Task prompt —
Look through the entries for the line containing "LED2: green -> white". Then output that line and every line after it, exactly, to the end.

*** Opening of Given records ***

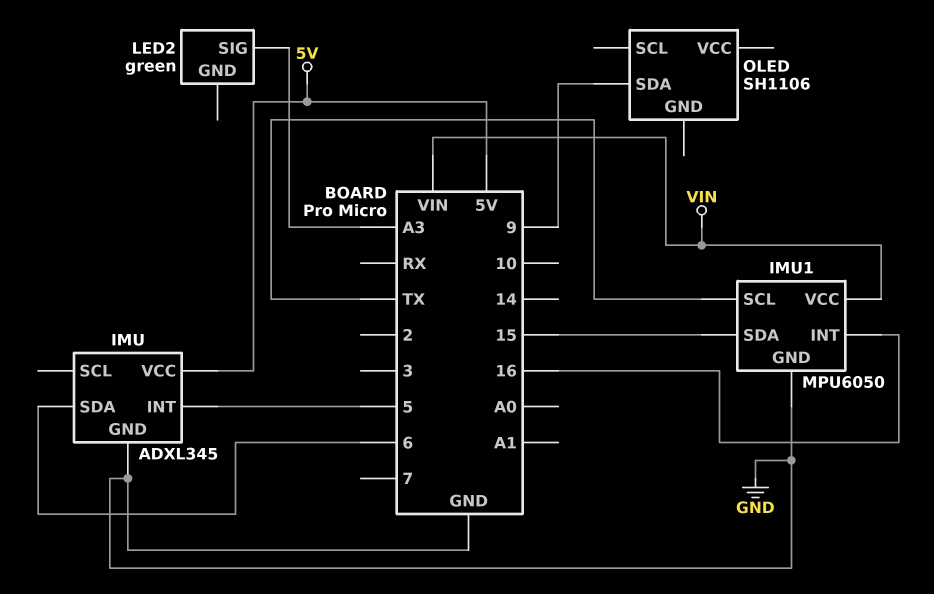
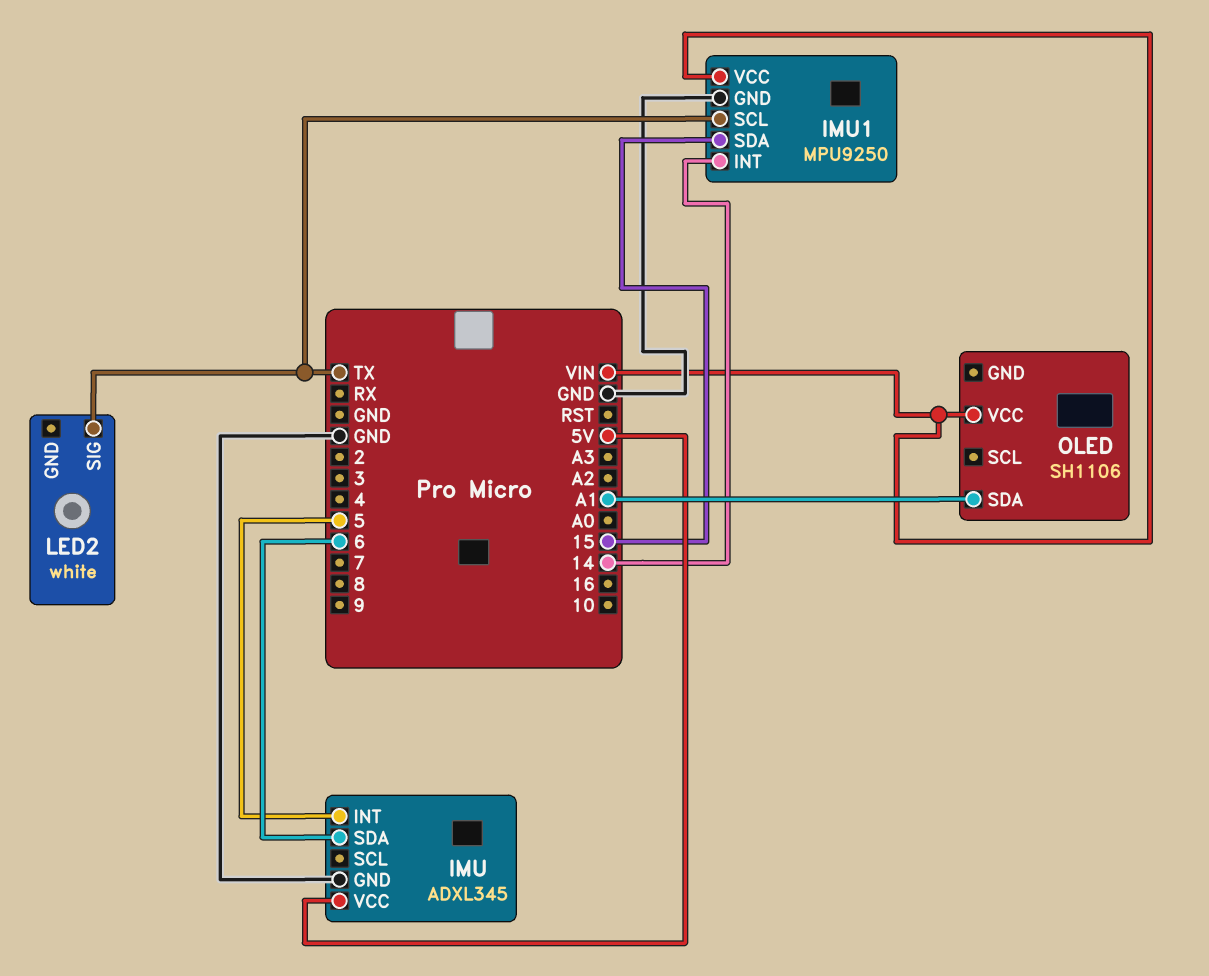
IMU1: MPU6050 -> MPU9250
IMU1 pin INT: 16 -> 14
LED2: green -> white
LED2 pin SIG: A3 -> TX
OLED pin SDA: 9 -> A1
OLED pin VCC: none -> VIN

*** Close of Given records ***

Finished task —
LED2: green -> white
LED2 pin SIG: A3 -> TX
OLED pin SDA: 9 -> A1
OLED pin VCC: none -> VIN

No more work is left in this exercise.